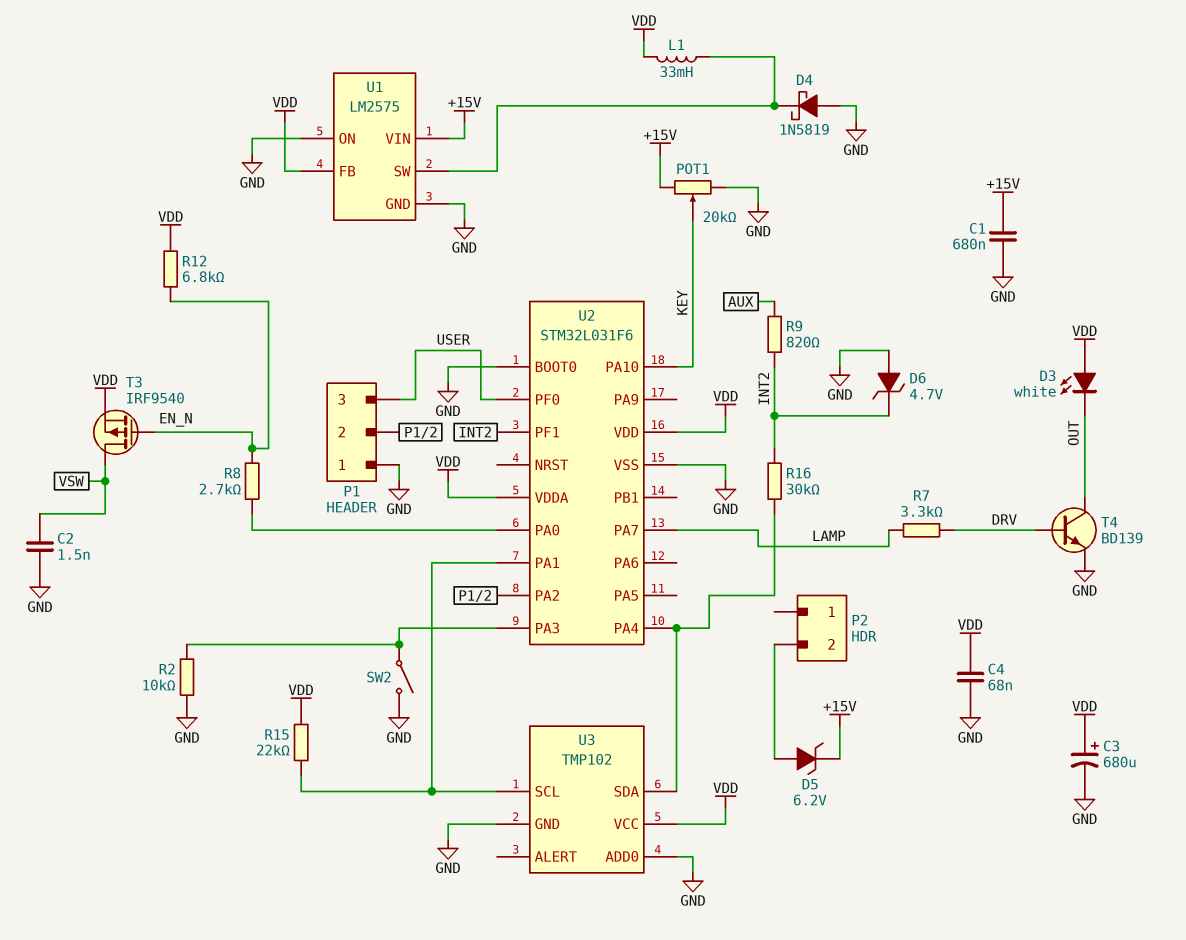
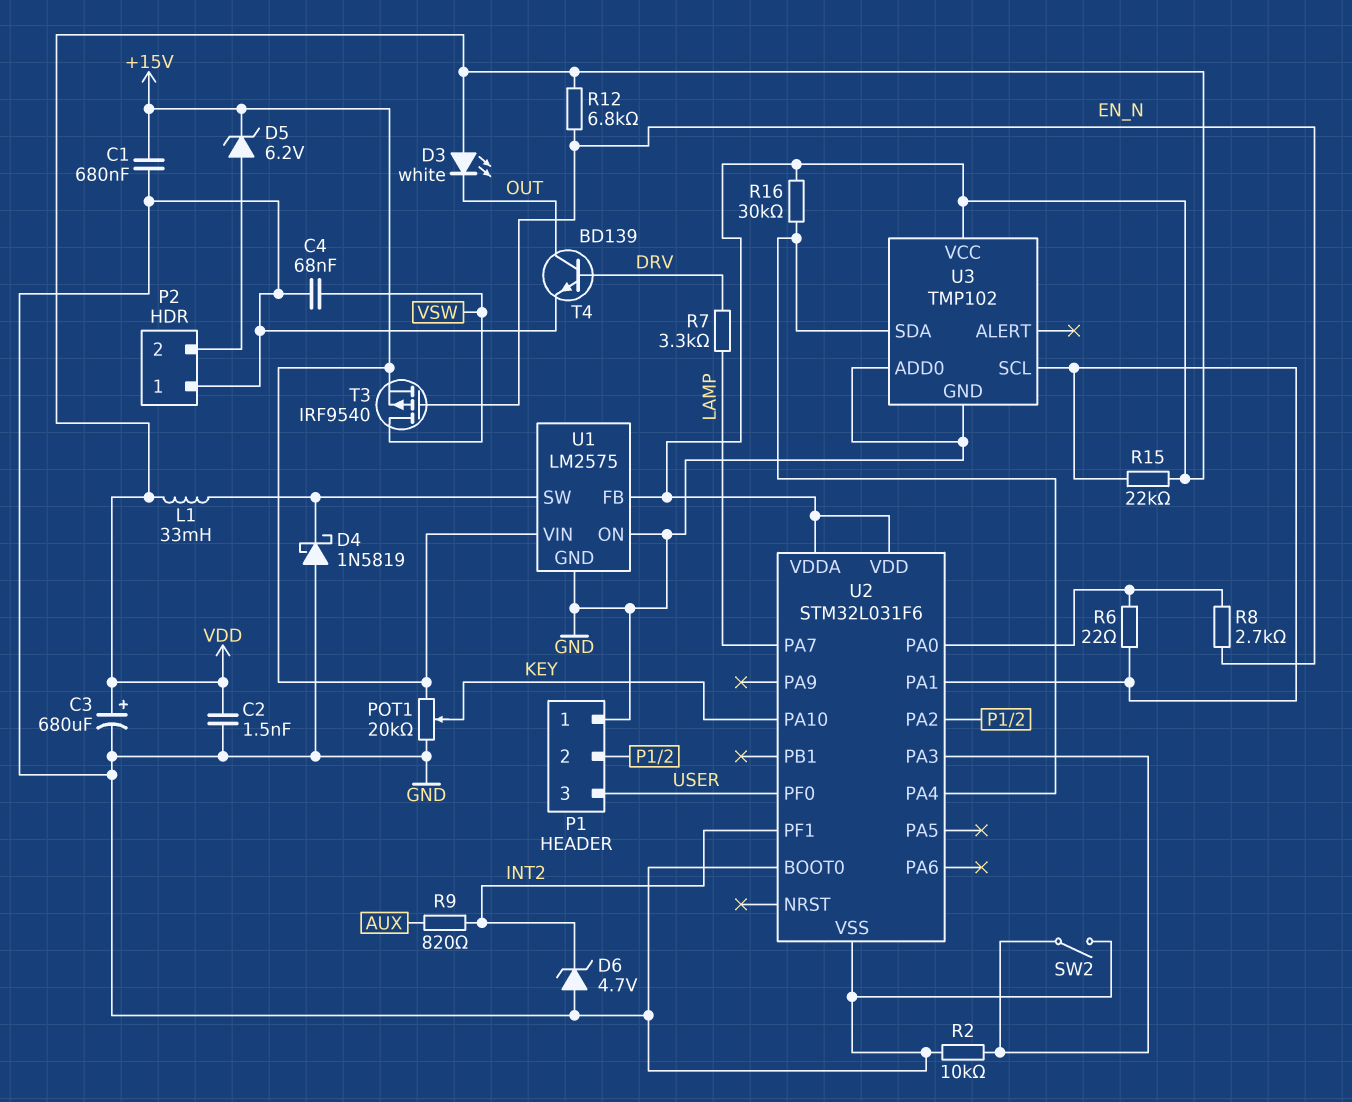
C2: 1.5nF (GND, VSW) -> 1.5nF (GND, VDD)
C4: 68nF (GND, VDD) -> 68nF (GND, VSW)
P2 pin 1: none -> GND
R6: none -> 22 (U2/PA0, U2/PA1)
R16: 30k (INT2, U2/PA4) -> 30k (U2/PA4, VDD)
T3: PMOS IRF9540 (G EN_N, D VSW, S VDD) -> PMOS IRF9540 (G EN_N, D VSW, S +15V)

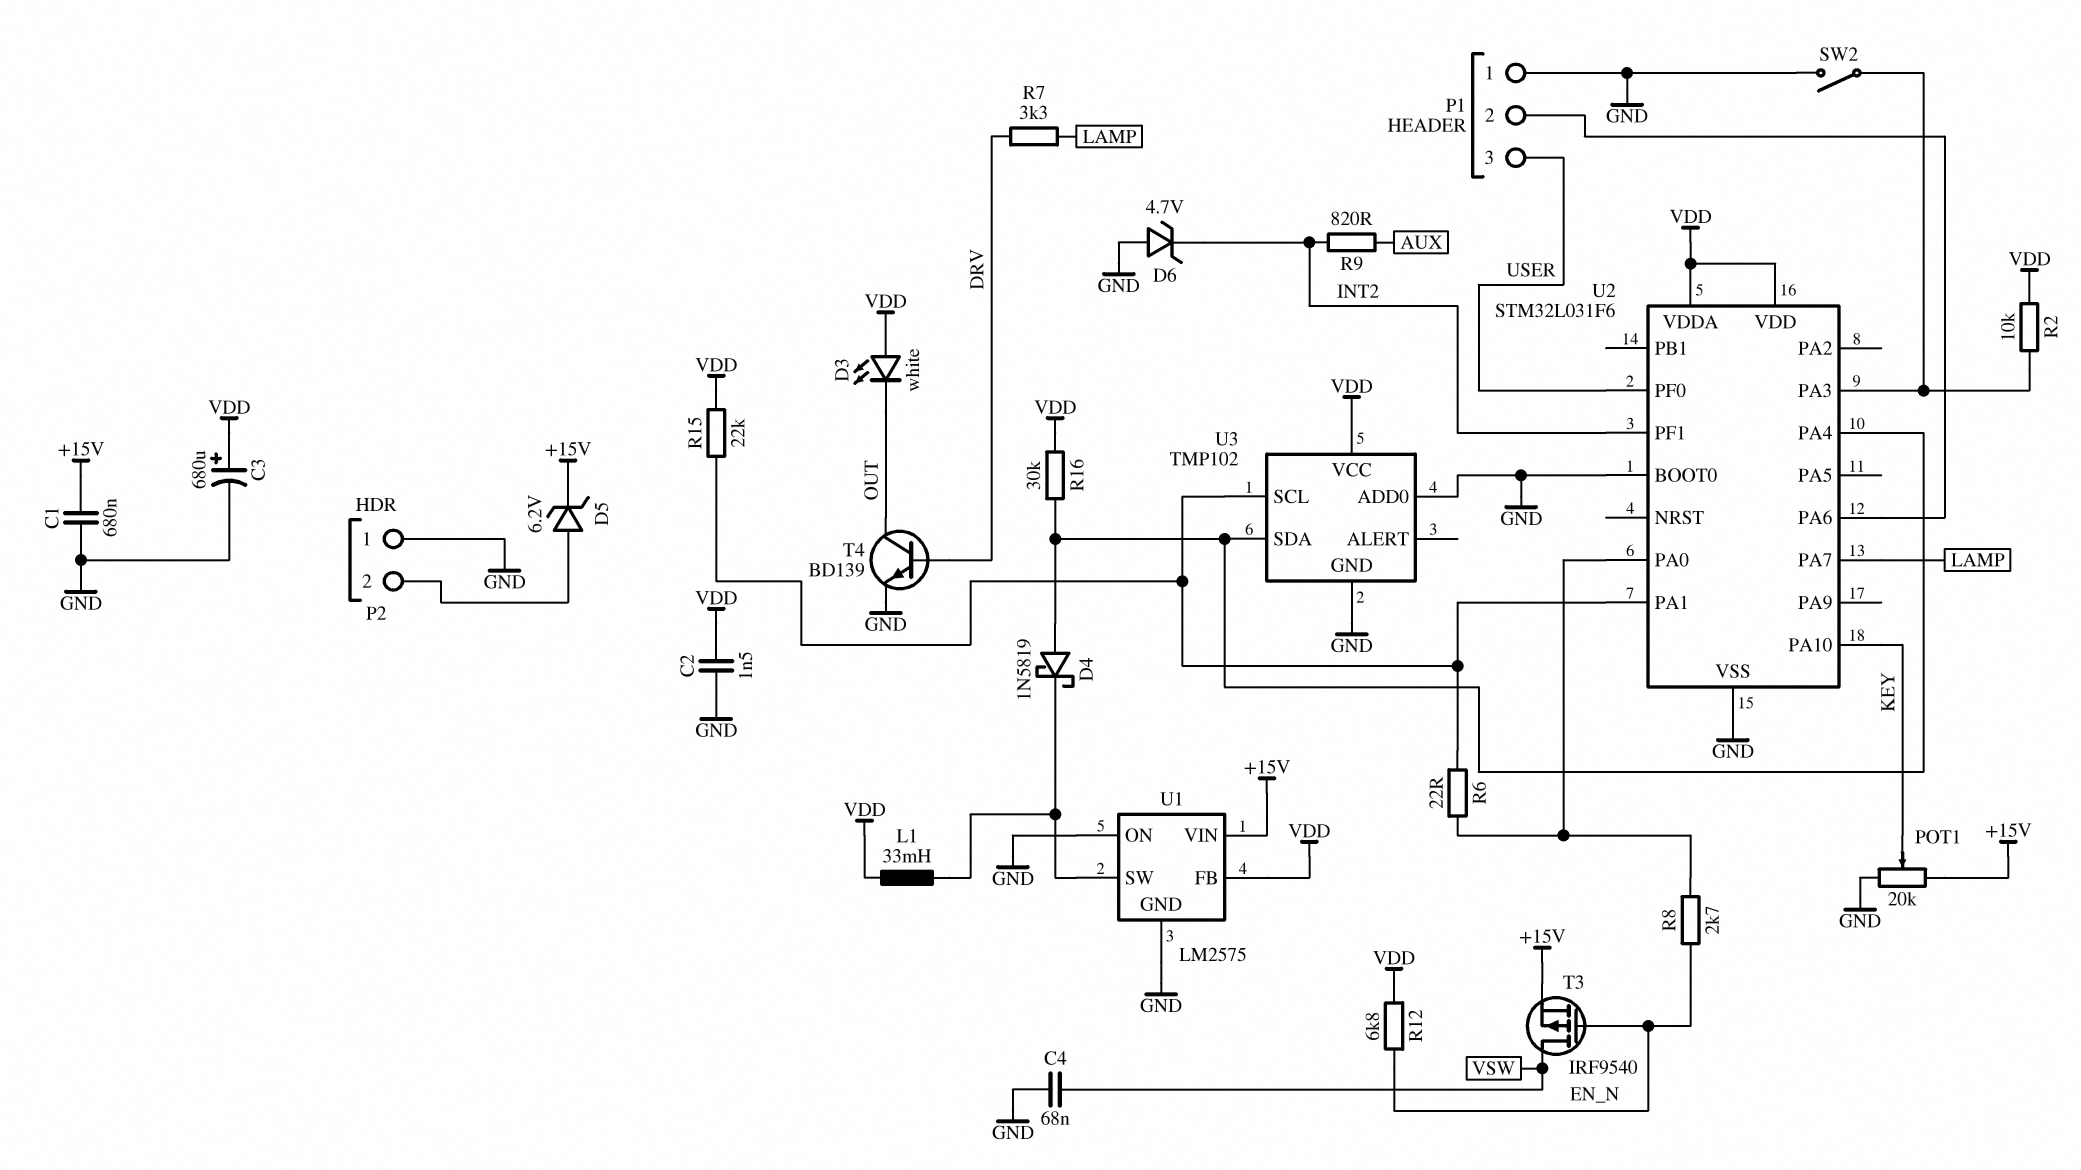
D4: schottky 1N5819 (A GND, K U1/SW) -> schottky 1N5819 (A U2/PA4, K U1/SW)
R2: 10k (GND, U2/PA3) -> 10k (U2/PA3, VDD)
U2 pin PA2: P1/2 -> none
U2 pin PA6: none -> P1/2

* _Requirement_:
Could every entry be restated word for word, pictures excluded?

* _Answer to the problem_:
C2: 1.5nF (GND, VSW) -> 1.5nF (GND, VDD)
C4: 68nF (GND, VDD) -> 68nF (GND, VSW)
P2 pin 1: none -> GND
R6: none -> 22 (U2/PA0, U2/PA1)
R16: 30k (INT2, U2/PA4) -> 30k (U2/PA4, VDD)
T3: PMOS IRF9540 (G EN_N, D VSW, S VDD) -> PMOS IRF9540 (G EN_N, D VSW, S +15V)

D4: schottky 1N5819 (A GND, K U1/SW) -> schottky 1N5819 (A U2/PA4, K U1/SW)
R2: 10k (GND, U2/PA3) -> 10k (U2/PA3, VDD)
U2 pin PA2: P1/2 -> none
U2 pin PA6: none -> P1/2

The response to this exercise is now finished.